> **What this task involves**:
The listing below holds a line with "RFID2 pin RST: D26 -> D27" and a later line with "LINE pin DO: RX -> D3". Write out those two lines and every line between them, exactly, and nothing else.

> **Given records**:
☆ ☆ ☆ ☆
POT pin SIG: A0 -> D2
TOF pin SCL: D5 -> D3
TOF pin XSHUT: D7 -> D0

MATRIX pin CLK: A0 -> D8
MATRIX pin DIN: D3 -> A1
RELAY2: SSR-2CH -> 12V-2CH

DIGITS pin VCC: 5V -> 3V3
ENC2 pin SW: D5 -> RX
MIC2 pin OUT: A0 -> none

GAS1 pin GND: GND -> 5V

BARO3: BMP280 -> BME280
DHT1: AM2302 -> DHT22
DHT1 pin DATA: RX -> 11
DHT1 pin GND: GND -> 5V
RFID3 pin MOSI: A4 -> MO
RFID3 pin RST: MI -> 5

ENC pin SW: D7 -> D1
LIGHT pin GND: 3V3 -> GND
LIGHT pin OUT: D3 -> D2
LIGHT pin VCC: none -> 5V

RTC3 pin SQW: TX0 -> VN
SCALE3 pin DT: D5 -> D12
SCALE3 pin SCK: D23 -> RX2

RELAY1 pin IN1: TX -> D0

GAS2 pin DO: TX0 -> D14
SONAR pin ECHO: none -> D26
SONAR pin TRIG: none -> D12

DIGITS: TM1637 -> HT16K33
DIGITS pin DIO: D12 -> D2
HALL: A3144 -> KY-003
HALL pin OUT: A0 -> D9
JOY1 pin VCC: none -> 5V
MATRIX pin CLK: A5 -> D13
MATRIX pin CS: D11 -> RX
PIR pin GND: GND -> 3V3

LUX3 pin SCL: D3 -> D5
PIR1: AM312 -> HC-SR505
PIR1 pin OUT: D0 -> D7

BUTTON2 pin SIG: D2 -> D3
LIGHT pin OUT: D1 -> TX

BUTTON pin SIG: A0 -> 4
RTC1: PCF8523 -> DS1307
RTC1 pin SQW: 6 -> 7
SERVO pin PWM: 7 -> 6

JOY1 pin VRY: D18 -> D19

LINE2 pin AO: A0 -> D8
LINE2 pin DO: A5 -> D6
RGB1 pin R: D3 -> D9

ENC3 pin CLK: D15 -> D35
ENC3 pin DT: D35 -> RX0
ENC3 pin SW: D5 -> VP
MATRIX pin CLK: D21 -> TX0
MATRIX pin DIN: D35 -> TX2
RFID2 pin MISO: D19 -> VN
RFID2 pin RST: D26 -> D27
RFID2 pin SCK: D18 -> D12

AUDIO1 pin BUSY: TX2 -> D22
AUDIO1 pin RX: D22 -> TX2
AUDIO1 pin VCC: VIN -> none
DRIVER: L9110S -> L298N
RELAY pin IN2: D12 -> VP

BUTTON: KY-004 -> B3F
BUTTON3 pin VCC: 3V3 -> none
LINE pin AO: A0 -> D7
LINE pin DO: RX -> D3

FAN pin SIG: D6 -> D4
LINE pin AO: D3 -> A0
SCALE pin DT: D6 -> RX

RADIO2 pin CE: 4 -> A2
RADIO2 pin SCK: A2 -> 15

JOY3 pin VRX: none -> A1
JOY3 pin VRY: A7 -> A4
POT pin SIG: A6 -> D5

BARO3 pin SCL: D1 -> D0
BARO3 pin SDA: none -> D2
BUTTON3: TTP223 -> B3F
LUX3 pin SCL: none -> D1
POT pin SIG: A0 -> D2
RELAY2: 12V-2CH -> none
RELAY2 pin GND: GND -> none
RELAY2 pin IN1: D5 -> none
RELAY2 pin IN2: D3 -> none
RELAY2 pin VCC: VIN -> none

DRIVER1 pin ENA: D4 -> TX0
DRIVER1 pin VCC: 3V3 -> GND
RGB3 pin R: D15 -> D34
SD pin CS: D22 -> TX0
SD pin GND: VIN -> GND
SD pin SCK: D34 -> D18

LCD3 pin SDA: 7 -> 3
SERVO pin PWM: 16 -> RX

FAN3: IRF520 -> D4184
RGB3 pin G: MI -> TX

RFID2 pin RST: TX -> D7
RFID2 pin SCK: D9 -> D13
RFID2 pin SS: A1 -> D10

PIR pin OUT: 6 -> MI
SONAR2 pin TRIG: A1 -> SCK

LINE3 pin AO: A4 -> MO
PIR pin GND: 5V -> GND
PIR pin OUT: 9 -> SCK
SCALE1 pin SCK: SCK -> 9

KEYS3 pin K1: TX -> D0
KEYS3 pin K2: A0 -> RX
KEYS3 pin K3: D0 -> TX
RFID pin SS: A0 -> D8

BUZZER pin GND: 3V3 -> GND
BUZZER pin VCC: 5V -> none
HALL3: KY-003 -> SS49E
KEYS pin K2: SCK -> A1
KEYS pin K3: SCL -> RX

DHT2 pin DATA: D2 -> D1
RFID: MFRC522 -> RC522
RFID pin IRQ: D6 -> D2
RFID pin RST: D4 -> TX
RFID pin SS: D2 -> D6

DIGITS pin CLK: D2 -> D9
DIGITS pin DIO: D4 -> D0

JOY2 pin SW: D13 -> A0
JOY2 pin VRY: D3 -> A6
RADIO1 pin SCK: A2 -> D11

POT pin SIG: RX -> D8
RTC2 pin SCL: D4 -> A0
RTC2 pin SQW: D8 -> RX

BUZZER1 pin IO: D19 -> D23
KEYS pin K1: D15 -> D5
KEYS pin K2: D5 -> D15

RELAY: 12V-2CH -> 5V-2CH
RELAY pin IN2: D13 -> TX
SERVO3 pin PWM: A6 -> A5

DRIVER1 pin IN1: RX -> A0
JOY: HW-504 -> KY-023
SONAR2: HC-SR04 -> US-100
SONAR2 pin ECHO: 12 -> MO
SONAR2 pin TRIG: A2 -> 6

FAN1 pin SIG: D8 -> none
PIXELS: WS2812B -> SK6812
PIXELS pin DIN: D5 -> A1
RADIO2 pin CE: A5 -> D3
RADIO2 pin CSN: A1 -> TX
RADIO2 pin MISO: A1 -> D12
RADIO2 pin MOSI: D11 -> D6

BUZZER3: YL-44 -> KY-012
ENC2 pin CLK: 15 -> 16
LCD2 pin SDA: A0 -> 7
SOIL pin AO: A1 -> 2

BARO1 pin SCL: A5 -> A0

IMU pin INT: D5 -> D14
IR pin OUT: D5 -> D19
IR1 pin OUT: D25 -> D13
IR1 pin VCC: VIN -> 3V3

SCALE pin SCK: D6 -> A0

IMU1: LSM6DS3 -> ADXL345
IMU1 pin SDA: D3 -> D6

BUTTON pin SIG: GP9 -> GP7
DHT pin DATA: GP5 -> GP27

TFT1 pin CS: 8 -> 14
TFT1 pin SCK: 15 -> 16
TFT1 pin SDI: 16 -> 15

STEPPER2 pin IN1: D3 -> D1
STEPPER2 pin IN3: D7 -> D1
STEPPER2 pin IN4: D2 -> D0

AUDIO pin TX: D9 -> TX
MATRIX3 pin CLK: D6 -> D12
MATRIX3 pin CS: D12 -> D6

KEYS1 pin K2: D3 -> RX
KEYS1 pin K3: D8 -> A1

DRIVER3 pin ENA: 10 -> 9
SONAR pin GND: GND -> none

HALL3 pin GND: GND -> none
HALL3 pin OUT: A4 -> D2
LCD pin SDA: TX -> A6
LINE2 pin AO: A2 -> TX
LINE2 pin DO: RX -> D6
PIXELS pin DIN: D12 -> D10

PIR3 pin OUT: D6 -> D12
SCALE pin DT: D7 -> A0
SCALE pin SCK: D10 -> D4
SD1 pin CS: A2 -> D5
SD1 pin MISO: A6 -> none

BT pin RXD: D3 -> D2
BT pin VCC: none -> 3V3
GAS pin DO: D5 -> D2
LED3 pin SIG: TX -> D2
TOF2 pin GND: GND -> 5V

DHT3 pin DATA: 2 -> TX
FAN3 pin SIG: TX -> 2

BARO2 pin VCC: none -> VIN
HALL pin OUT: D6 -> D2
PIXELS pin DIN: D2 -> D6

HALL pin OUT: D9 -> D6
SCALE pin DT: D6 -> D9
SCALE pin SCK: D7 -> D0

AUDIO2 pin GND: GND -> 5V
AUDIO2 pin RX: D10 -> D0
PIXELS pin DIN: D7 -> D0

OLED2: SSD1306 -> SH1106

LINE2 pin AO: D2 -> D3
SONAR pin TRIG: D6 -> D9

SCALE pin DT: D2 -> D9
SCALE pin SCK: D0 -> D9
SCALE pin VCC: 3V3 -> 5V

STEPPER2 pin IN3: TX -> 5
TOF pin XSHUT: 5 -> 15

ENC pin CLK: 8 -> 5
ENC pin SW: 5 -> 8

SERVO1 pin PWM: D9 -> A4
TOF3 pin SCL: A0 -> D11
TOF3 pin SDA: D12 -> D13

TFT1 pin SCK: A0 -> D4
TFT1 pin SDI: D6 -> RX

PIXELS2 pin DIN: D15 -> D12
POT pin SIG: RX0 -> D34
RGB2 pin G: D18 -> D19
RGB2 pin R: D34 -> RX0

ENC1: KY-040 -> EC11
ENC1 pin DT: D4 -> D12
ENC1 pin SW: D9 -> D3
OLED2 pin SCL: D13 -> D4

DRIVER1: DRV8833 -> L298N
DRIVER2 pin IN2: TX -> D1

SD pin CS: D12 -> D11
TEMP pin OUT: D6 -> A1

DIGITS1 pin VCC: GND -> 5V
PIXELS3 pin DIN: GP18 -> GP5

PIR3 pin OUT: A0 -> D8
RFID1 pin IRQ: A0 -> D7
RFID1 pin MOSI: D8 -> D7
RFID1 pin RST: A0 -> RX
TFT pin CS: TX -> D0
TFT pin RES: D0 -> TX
☆ ☆ ☆ ☆
> **Written reply**:
RFID2 pin RST: D26 -> D27
RFID2 pin SCK: D18 -> D12

AUDIO1 pin BUSY: TX2 -> D22
AUDIO1 pin RX: D22 -> TX2
AUDIO1 pin VCC: VIN -> none
DRIVER: L9110S -> L298N
RELAY pin IN2: D12 -> VP

BUTTON: KY-004 -> B3F
BUTTON3 pin VCC: 3V3 -> none
LINE pin AO: A0 -> D7
LINE pin DO: RX -> D3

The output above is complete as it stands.